> Dataset excerpts:
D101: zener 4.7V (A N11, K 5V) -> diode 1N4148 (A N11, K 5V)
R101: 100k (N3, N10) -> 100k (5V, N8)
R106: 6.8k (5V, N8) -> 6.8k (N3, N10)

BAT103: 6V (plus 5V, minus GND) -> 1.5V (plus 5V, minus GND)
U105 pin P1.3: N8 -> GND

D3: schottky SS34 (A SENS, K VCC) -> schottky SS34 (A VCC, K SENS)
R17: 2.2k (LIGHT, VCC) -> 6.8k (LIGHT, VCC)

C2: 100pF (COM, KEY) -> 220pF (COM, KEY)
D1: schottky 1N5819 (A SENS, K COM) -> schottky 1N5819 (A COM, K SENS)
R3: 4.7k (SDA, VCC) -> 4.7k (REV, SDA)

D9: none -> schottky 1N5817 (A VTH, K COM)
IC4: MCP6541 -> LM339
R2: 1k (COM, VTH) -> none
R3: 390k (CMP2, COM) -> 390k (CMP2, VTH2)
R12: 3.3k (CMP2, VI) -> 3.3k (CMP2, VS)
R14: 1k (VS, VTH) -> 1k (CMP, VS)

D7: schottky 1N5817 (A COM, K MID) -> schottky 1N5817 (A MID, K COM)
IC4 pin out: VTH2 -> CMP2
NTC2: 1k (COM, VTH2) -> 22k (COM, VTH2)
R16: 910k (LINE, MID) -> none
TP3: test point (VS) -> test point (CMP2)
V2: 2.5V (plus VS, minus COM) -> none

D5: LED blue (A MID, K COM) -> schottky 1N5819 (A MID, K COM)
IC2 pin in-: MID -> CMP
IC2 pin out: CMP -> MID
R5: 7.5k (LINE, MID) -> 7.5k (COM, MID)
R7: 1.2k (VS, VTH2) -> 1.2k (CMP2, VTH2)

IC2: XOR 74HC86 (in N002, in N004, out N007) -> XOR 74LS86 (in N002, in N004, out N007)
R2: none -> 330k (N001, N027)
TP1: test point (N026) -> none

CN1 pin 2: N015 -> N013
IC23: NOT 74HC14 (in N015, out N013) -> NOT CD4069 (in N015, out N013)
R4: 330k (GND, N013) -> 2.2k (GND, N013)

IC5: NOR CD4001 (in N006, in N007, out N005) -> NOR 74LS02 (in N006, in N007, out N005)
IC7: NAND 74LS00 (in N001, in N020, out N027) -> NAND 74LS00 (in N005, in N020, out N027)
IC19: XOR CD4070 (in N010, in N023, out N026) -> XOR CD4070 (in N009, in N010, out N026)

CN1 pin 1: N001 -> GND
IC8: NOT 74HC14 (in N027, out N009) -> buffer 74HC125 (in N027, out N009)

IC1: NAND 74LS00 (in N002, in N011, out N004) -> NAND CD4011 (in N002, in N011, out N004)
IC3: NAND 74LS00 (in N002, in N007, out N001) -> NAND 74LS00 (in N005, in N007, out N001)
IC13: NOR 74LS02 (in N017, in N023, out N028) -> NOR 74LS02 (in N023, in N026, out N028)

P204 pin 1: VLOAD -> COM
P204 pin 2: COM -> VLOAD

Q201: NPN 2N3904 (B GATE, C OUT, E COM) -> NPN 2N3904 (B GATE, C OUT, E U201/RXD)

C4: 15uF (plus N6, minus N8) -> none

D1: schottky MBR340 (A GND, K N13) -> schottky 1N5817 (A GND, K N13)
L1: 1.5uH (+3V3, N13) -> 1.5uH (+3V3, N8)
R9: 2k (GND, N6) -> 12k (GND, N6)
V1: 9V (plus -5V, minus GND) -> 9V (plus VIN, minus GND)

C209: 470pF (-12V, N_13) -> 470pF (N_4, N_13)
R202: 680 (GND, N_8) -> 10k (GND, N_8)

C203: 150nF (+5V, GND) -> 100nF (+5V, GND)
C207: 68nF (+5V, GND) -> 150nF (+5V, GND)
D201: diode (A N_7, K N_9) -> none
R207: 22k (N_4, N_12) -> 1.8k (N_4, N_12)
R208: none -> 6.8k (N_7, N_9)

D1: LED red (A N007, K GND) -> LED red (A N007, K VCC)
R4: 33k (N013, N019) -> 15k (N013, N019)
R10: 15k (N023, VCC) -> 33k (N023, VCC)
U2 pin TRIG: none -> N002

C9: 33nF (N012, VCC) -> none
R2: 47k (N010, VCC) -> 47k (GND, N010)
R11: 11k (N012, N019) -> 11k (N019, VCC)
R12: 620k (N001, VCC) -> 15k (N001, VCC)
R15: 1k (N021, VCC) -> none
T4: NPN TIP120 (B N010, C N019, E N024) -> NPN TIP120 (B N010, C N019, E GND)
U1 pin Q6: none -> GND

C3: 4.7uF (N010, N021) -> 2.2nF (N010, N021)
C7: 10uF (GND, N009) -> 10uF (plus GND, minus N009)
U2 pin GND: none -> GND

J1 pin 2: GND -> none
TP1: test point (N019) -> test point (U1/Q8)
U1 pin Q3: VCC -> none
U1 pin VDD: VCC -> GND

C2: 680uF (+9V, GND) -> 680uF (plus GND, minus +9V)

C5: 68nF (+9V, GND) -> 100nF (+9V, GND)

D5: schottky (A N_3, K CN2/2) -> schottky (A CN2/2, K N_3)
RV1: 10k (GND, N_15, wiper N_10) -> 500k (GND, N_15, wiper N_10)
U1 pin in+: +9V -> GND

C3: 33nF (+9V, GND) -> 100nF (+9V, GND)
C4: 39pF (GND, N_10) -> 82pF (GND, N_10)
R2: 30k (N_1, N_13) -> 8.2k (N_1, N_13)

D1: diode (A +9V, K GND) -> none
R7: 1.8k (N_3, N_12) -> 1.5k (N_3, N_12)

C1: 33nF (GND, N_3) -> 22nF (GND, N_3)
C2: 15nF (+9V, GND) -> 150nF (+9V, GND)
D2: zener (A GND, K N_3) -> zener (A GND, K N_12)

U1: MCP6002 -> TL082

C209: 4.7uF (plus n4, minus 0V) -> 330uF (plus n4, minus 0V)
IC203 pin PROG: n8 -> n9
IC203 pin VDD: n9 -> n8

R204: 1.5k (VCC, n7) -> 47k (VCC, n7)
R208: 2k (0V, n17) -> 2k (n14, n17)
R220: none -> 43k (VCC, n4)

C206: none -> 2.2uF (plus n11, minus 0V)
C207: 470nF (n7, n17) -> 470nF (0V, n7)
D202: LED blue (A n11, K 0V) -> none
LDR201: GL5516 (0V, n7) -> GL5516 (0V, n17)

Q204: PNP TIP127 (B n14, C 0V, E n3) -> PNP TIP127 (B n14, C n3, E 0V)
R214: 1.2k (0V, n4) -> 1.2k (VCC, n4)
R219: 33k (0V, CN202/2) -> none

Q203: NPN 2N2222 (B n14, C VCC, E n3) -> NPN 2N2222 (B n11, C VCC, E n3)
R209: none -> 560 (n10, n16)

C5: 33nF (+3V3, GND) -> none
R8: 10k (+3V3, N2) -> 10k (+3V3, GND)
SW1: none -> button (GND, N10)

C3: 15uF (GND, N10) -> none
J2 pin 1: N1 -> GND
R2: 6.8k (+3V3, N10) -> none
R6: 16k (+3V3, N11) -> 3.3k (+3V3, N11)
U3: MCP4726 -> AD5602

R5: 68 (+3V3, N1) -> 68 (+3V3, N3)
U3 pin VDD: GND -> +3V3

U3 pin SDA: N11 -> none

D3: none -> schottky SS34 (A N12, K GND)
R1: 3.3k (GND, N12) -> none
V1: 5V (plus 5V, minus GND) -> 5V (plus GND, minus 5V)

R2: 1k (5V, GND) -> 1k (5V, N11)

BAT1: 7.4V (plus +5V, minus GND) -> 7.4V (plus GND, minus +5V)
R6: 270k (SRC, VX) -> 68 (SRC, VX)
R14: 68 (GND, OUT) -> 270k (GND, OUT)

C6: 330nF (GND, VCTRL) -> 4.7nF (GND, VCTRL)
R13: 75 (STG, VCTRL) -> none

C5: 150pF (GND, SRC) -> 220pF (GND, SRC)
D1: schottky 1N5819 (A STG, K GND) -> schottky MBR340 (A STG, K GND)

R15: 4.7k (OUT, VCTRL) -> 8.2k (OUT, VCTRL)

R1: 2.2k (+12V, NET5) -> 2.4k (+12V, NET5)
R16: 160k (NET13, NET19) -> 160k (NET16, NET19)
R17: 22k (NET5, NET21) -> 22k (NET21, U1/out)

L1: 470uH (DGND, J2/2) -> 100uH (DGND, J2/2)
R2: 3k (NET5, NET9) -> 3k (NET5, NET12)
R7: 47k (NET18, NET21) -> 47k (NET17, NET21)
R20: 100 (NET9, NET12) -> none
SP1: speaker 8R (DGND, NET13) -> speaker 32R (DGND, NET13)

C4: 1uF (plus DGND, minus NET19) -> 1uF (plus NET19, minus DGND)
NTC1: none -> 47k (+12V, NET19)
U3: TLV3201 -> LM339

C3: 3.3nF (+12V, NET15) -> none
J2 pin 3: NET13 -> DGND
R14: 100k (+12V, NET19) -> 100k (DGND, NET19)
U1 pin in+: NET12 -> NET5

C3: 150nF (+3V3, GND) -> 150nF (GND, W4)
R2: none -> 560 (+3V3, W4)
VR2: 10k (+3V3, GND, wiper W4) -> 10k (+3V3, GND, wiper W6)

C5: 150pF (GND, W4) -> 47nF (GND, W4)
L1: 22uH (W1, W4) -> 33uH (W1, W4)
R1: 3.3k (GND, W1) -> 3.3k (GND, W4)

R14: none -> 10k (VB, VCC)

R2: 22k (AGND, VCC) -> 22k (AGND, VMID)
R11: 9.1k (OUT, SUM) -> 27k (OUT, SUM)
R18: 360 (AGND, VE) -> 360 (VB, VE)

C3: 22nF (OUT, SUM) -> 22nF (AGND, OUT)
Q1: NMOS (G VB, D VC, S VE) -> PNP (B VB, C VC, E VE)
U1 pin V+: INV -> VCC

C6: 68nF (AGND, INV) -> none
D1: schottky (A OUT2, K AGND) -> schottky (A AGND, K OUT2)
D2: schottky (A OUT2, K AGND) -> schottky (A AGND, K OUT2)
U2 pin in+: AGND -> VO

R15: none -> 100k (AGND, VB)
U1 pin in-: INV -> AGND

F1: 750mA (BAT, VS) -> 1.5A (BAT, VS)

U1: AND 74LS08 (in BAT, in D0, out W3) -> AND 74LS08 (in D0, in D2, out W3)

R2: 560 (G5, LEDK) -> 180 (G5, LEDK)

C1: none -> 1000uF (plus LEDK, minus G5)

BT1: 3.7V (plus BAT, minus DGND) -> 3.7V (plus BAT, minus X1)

> What to do: Return exactly the opening lines of the listing above, ending with the line that has "D3: schottky SS34".

> Written reply:
D101: zener 4.7V (A N11, K 5V) -> diode 1N4148 (A N11, K 5V)
R101: 100k (N3, N10) -> 100k (5V, N8)
R106: 6.8k (5V, N8) -> 6.8k (N3, N10)

BAT103: 6V (plus 5V, minus GND) -> 1.5V (plus 5V, minus GND)
U105 pin P1.3: N8 -> GND

D3: schottky SS34 (A SENS, K VCC) -> schottky SS34 (A VCC, K SENS)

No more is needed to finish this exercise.